- _What the task requires_
What lines in the entries hold the string "none"? List them.

- _Exercise inputs_
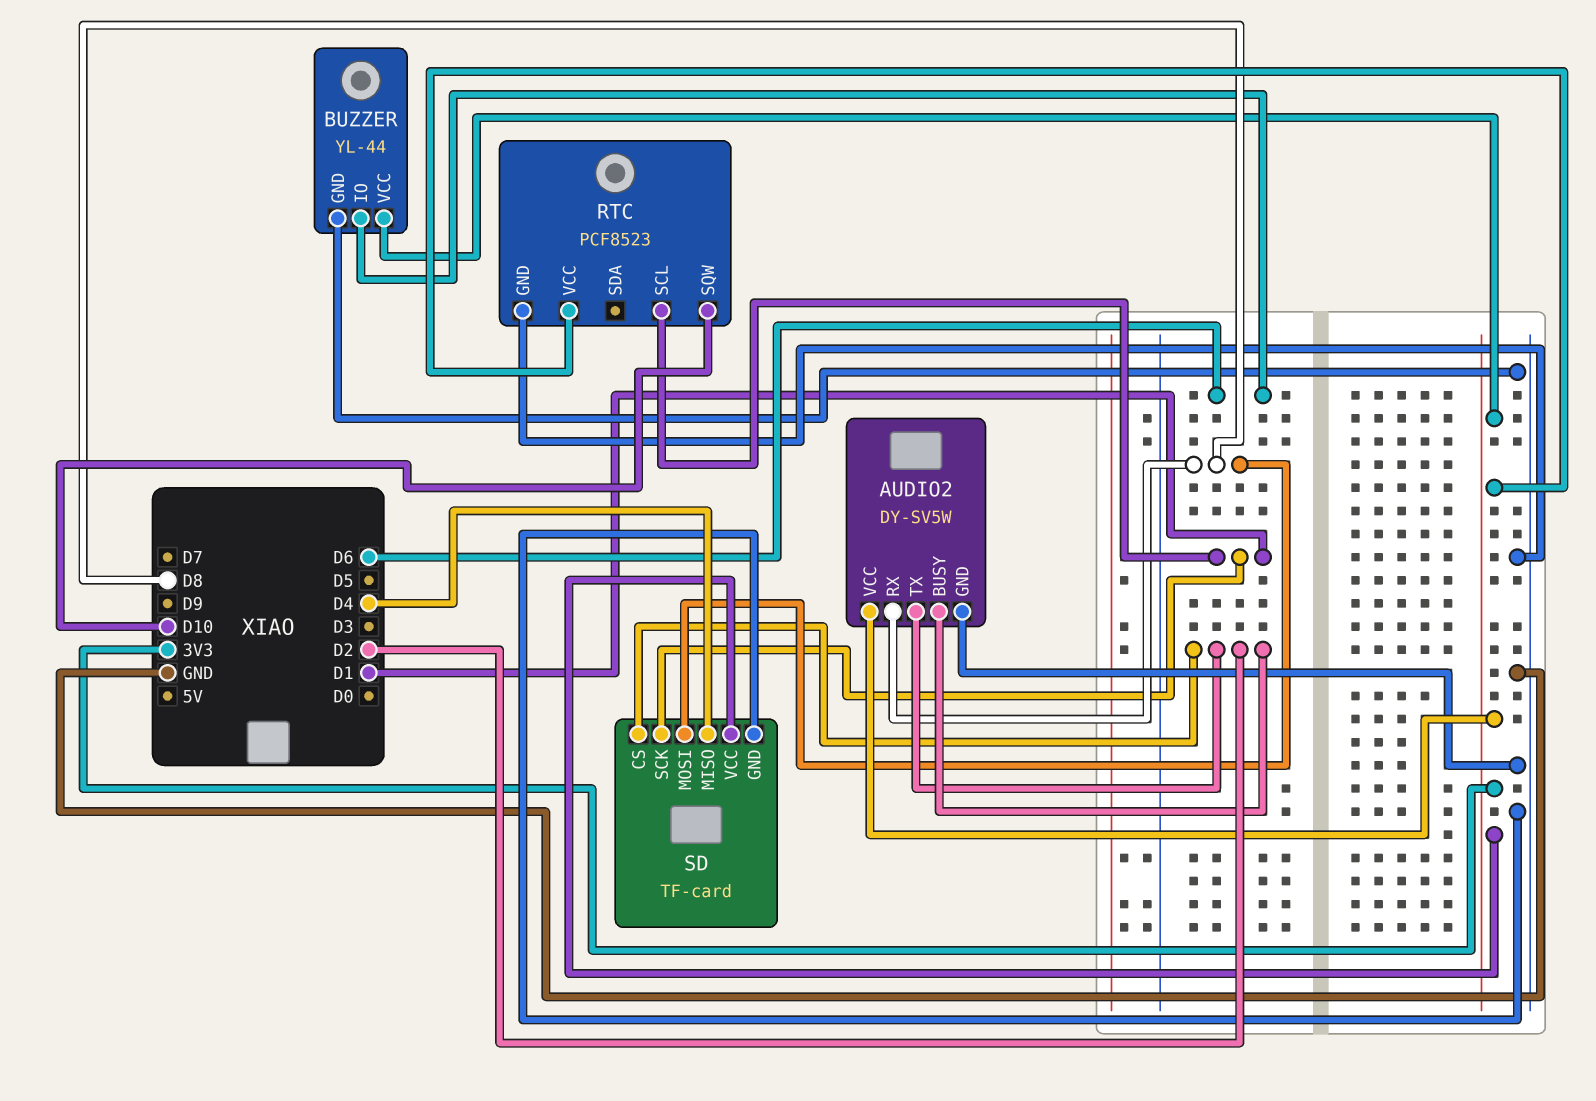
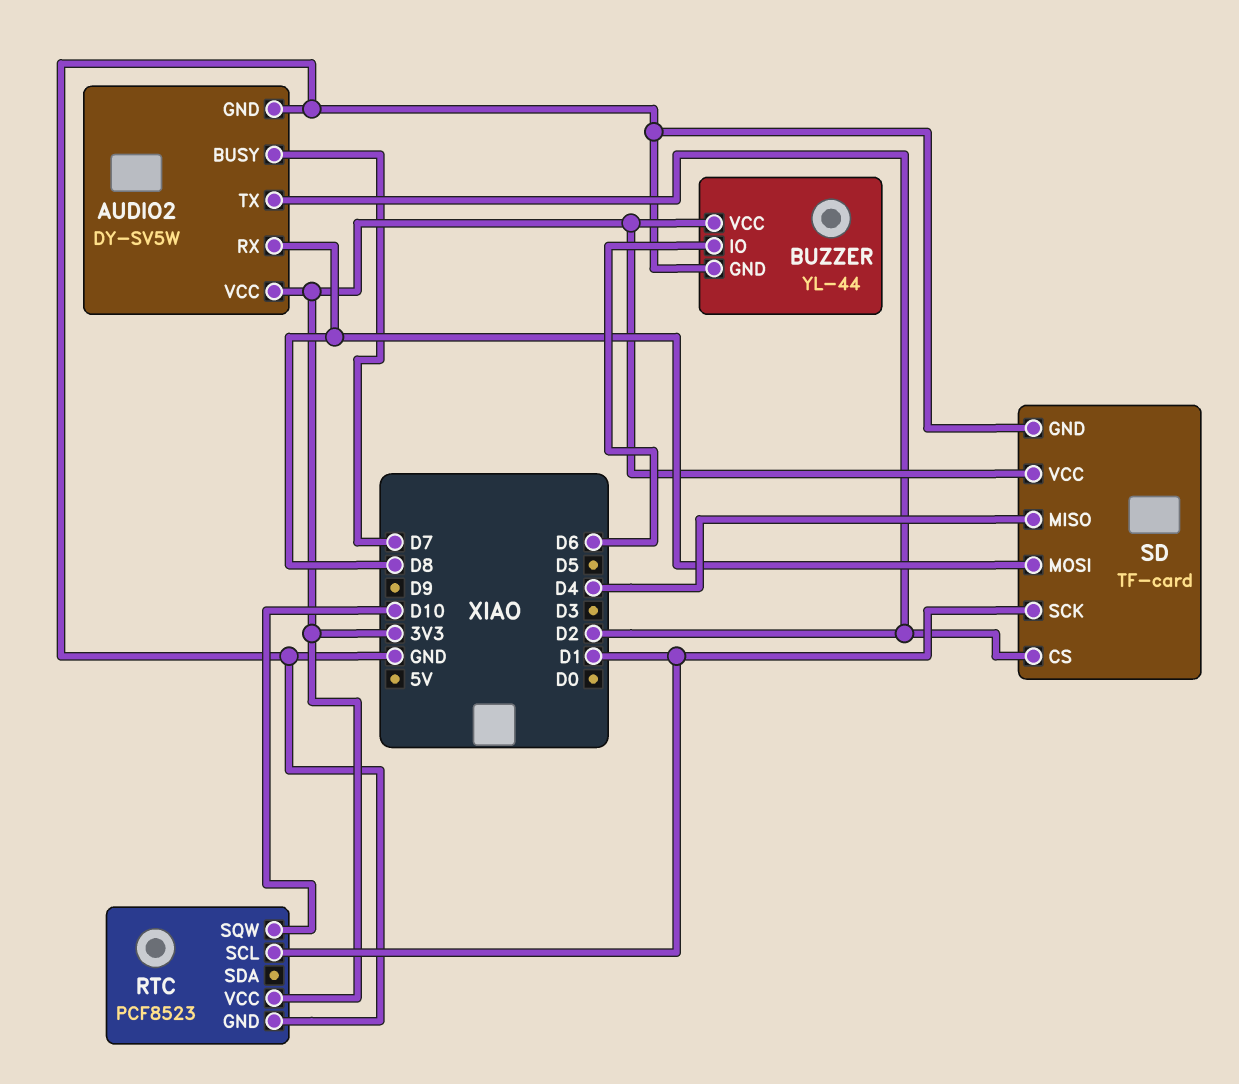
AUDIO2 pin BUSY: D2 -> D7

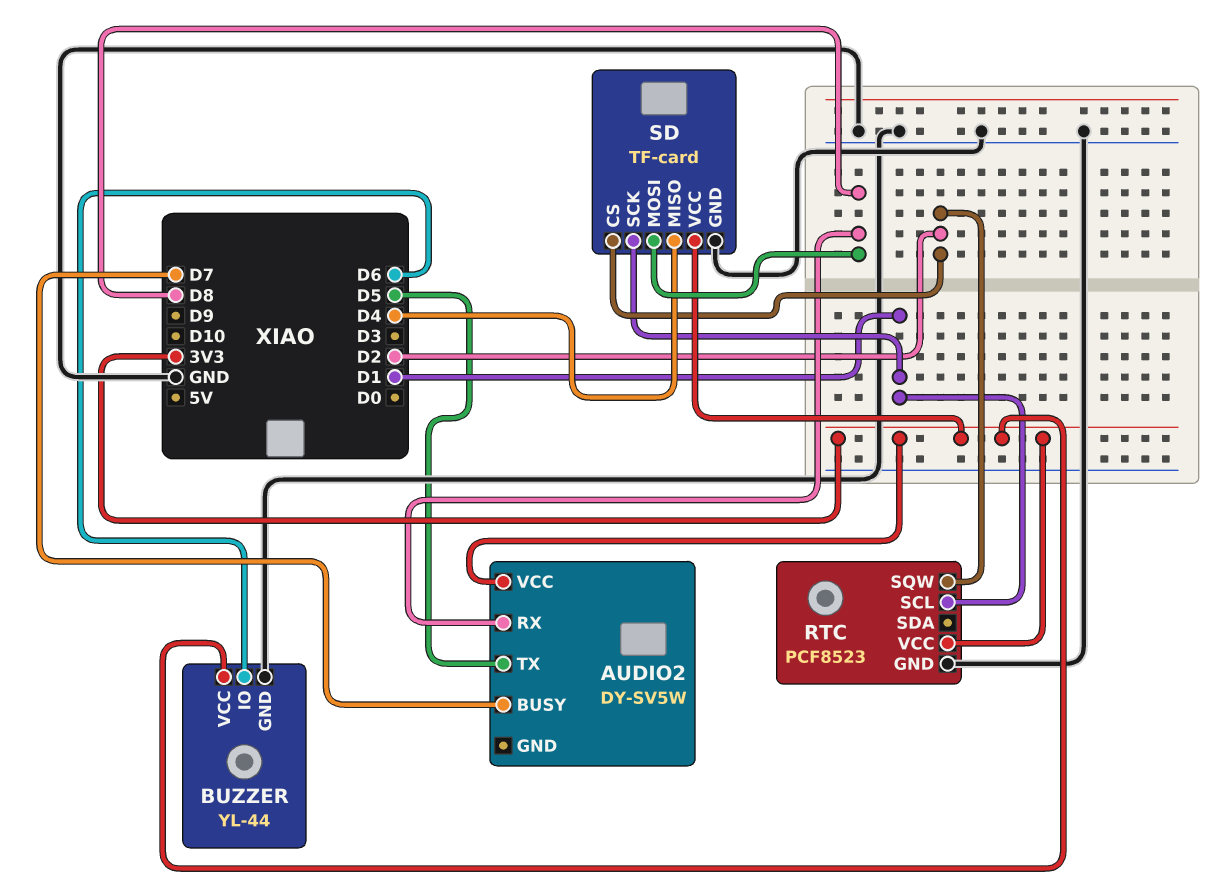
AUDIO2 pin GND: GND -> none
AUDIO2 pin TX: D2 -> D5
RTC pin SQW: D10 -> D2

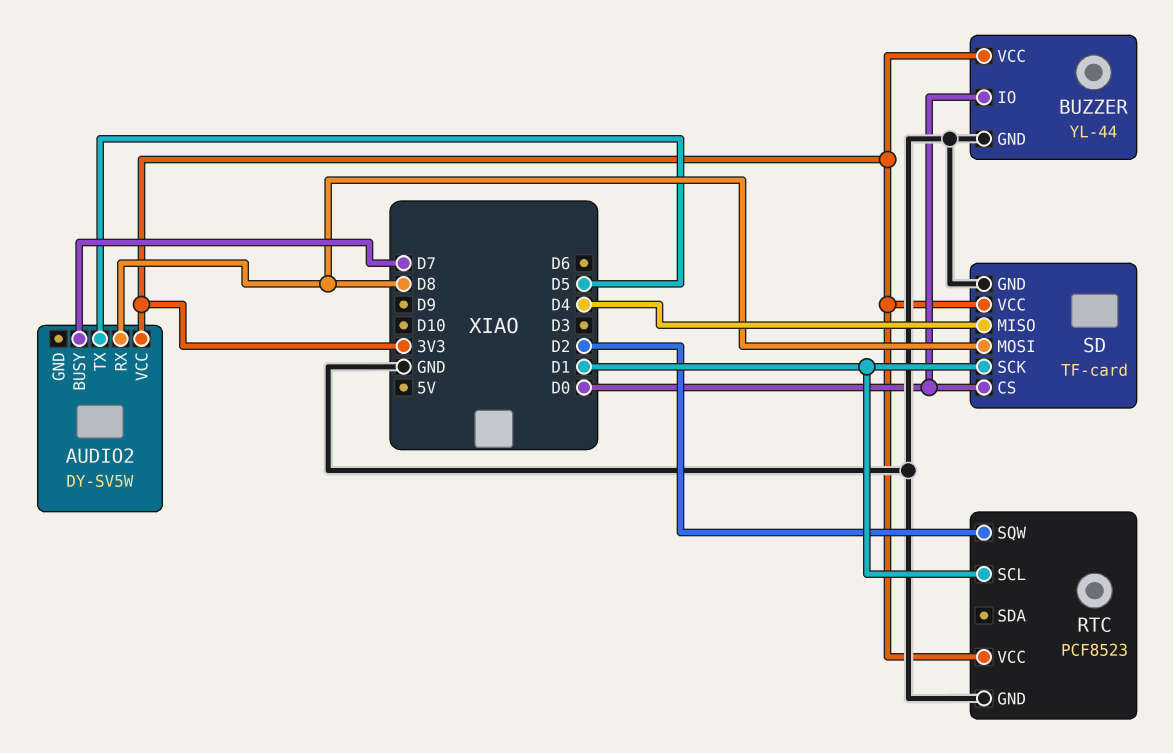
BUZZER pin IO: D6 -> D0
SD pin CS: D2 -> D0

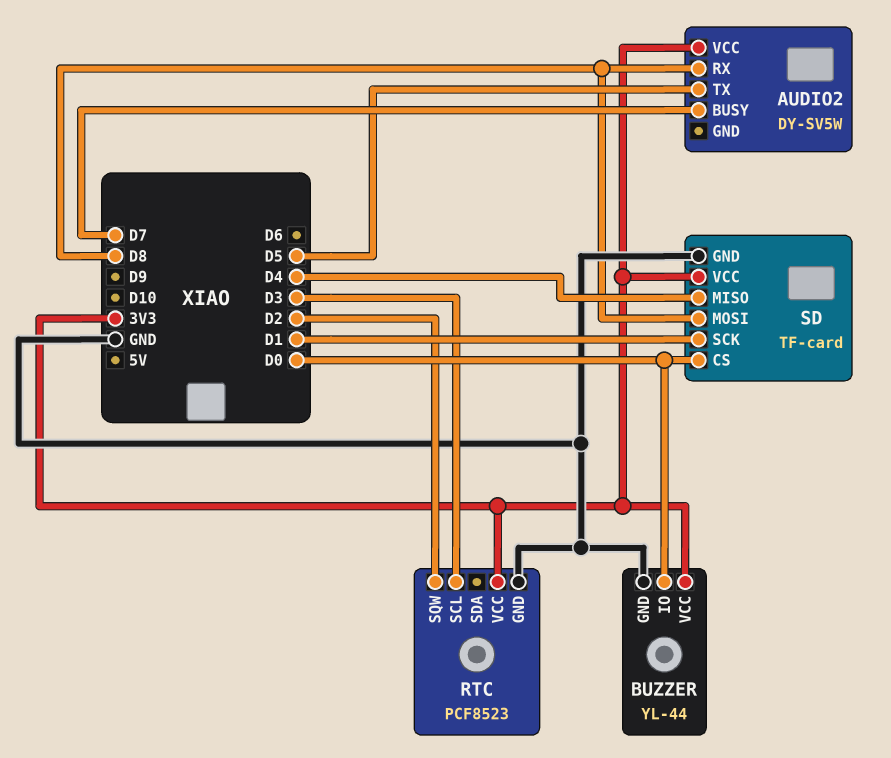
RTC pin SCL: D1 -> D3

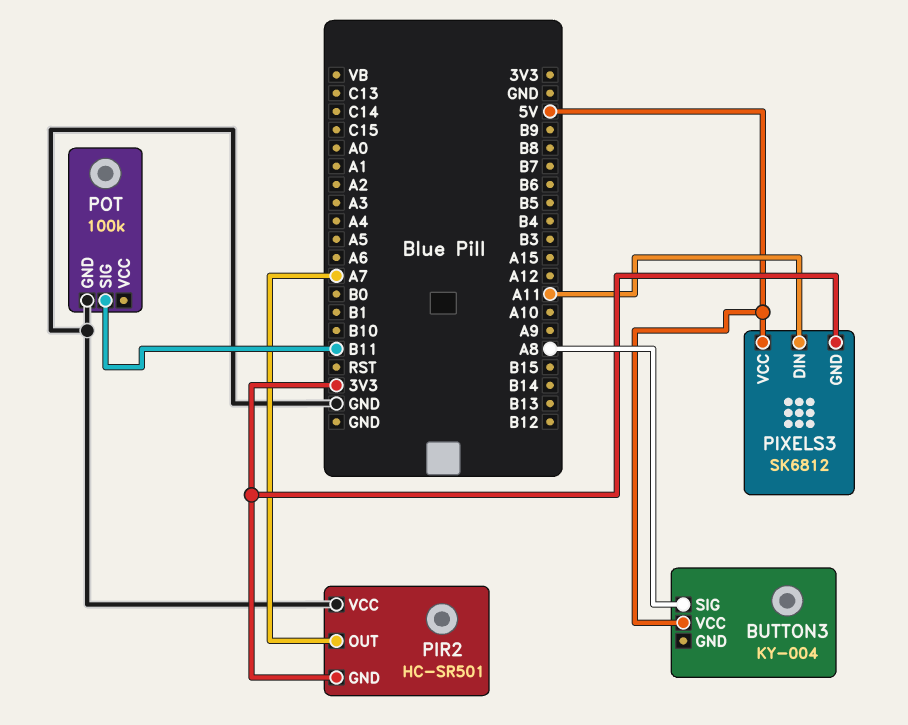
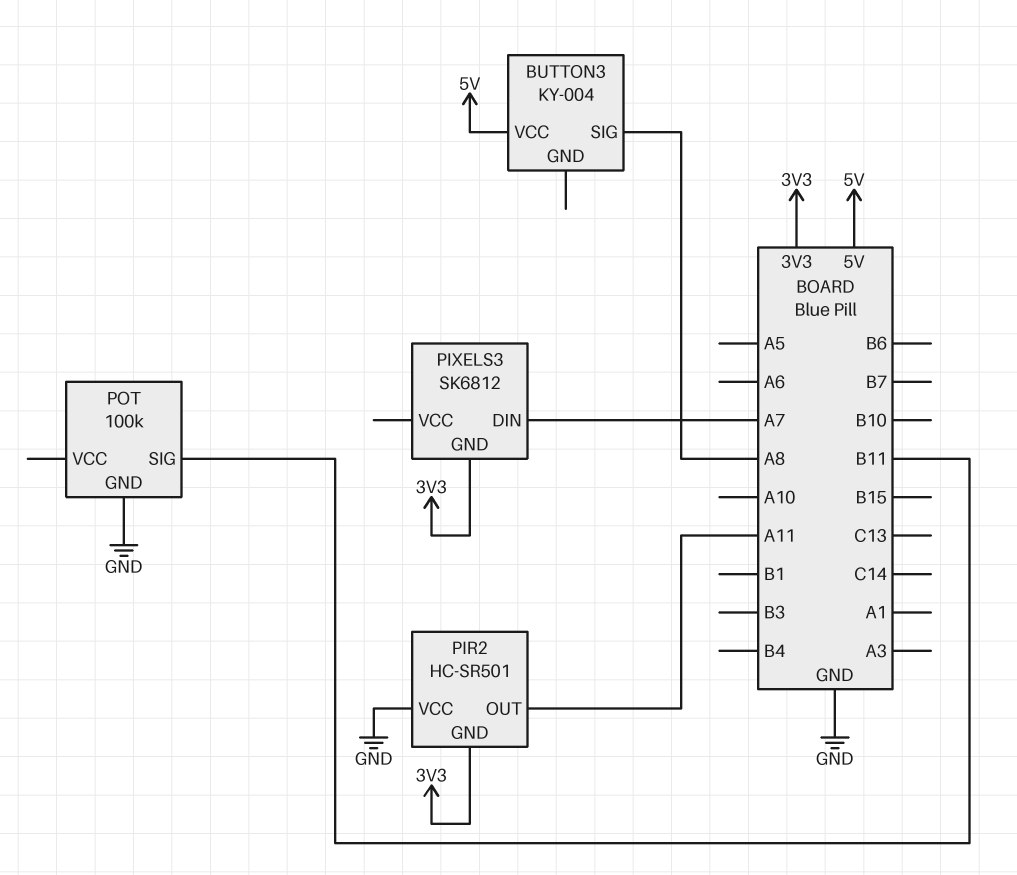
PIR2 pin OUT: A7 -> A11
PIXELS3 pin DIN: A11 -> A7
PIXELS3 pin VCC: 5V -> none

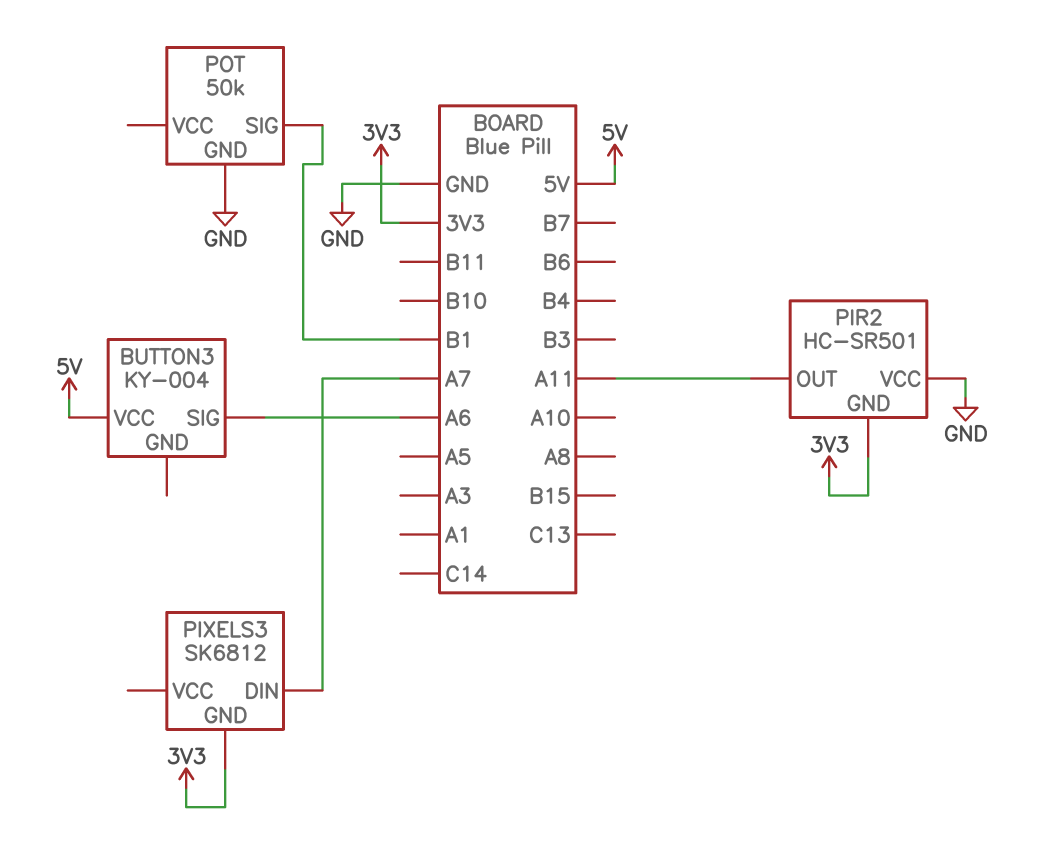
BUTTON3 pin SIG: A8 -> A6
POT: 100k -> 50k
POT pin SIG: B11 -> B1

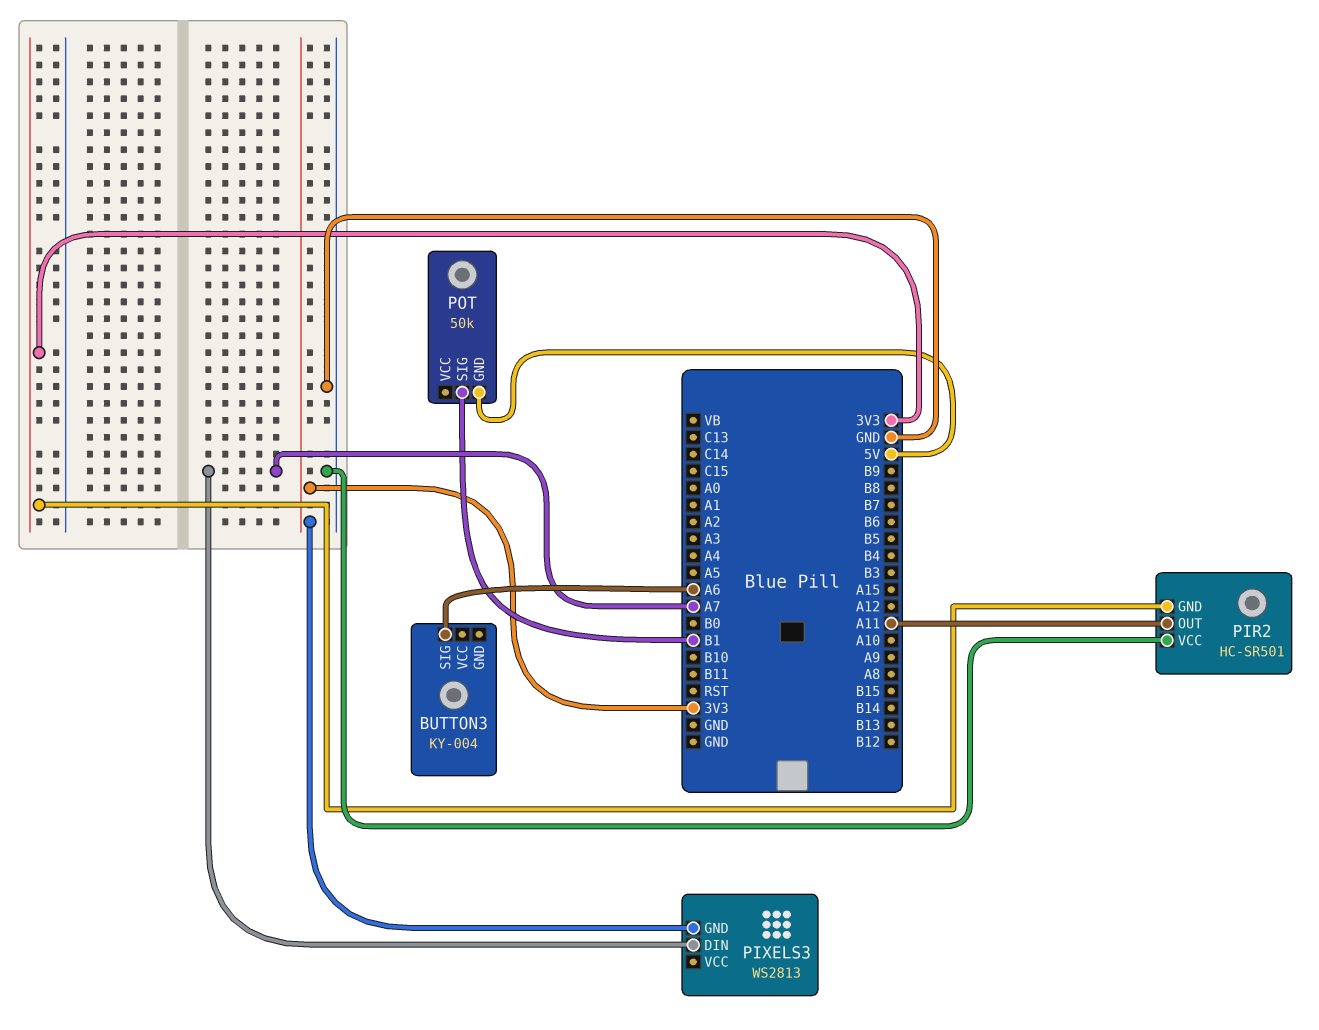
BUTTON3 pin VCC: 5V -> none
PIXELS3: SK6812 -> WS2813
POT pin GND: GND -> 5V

- _Answer to this task_
AUDIO2 pin GND: GND -> none
PIXELS3 pin VCC: 5V -> none
BUTTON3 pin VCC: 5V -> none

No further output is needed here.